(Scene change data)
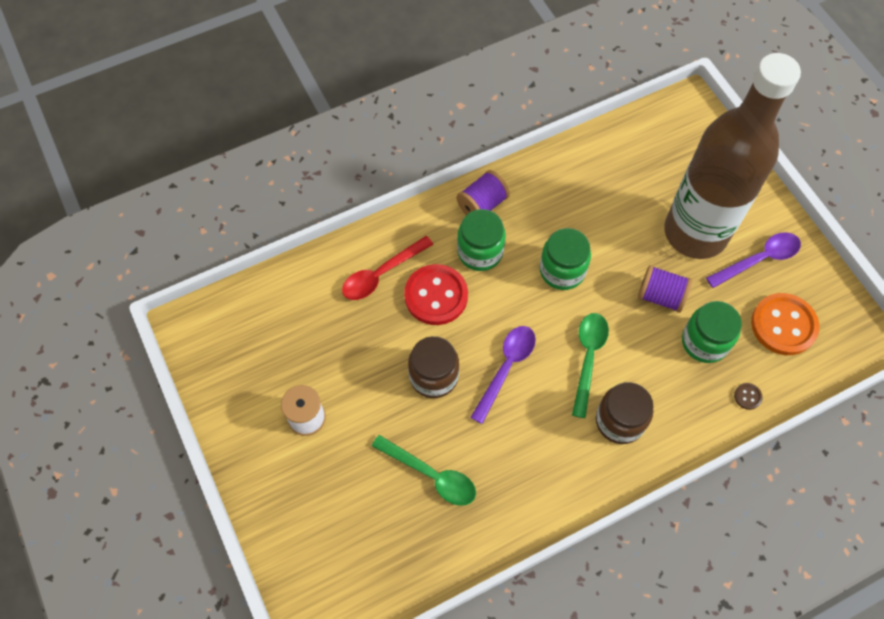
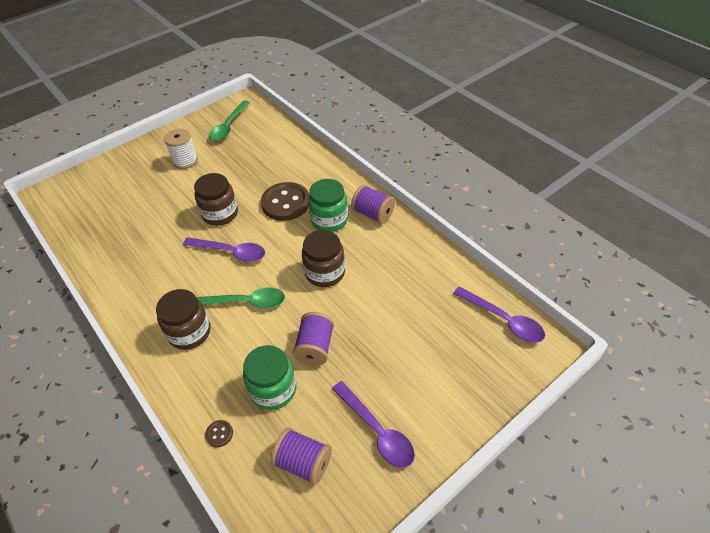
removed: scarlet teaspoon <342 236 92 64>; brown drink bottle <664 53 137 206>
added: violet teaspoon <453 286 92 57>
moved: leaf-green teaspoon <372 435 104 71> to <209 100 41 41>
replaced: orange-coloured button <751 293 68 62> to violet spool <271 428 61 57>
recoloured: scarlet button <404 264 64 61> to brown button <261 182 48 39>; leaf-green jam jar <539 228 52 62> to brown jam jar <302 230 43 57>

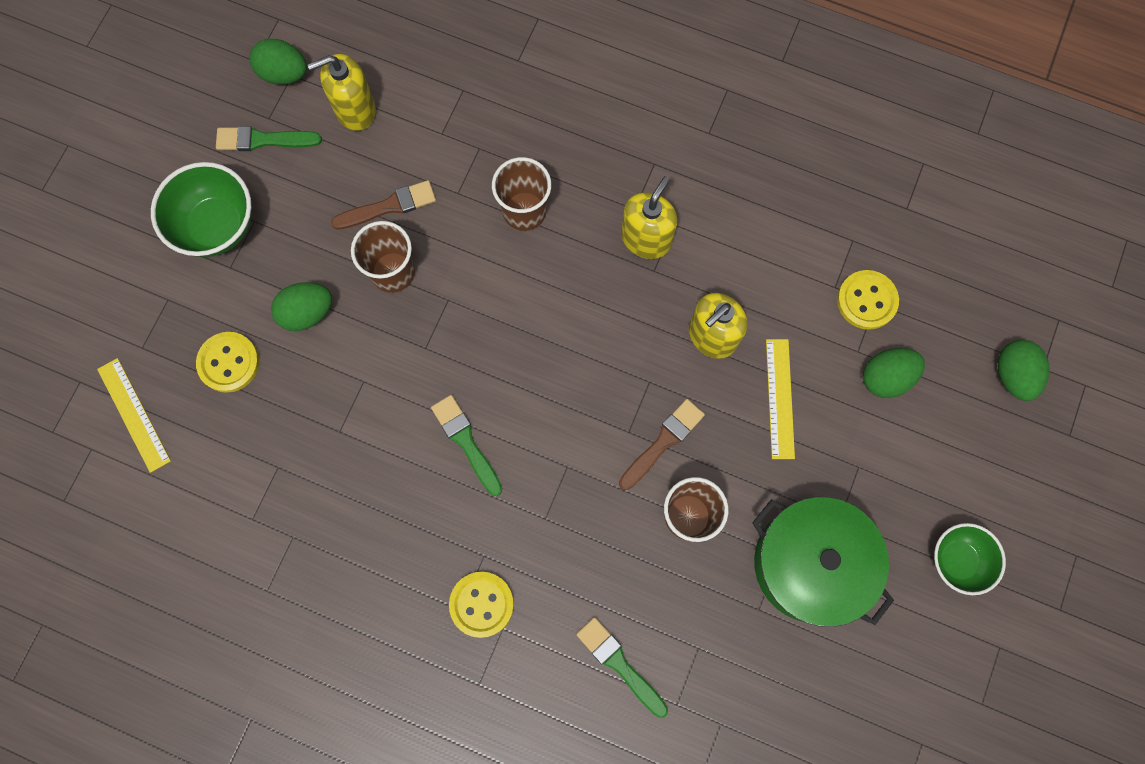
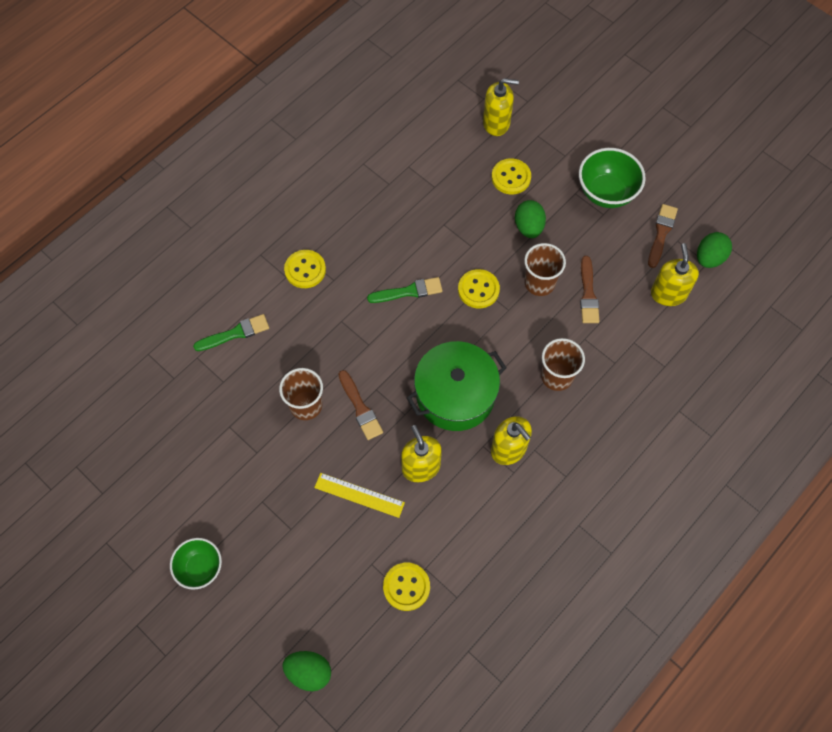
removed: leaf-green egg <863 348 62 50>
added: golden button <458 269 42 39>
moved: leaf-green stockpot <752 497 142 130> to <407 341 99 90>
replaced: golden ruler <97 358 74 115> to golden pump bottle <483 78 36 58>
recoloured: leaf-green brush <216 126 106 25> to brown brush <648 204 30 64>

Task:
Print only the lines from the line that contains "added: violet teaspoon <453 286 92 57>" to the final line of the data, inclusive. Pictures stay out.

Response to the exercise:
added: violet teaspoon <453 286 92 57>
moved: leaf-green teaspoon <372 435 104 71> to <209 100 41 41>
replaced: orange-coloured button <751 293 68 62> to violet spool <271 428 61 57>
recoloured: scarlet button <404 264 64 61> to brown button <261 182 48 39>; leaf-green jam jar <539 228 52 62> to brown jam jar <302 230 43 57>

removed: leaf-green egg <863 348 62 50>
added: golden button <458 269 42 39>
moved: leaf-green stockpot <752 497 142 130> to <407 341 99 90>
replaced: golden ruler <97 358 74 115> to golden pump bottle <483 78 36 58>
recoloured: leaf-green brush <216 126 106 25> to brown brush <648 204 30 64>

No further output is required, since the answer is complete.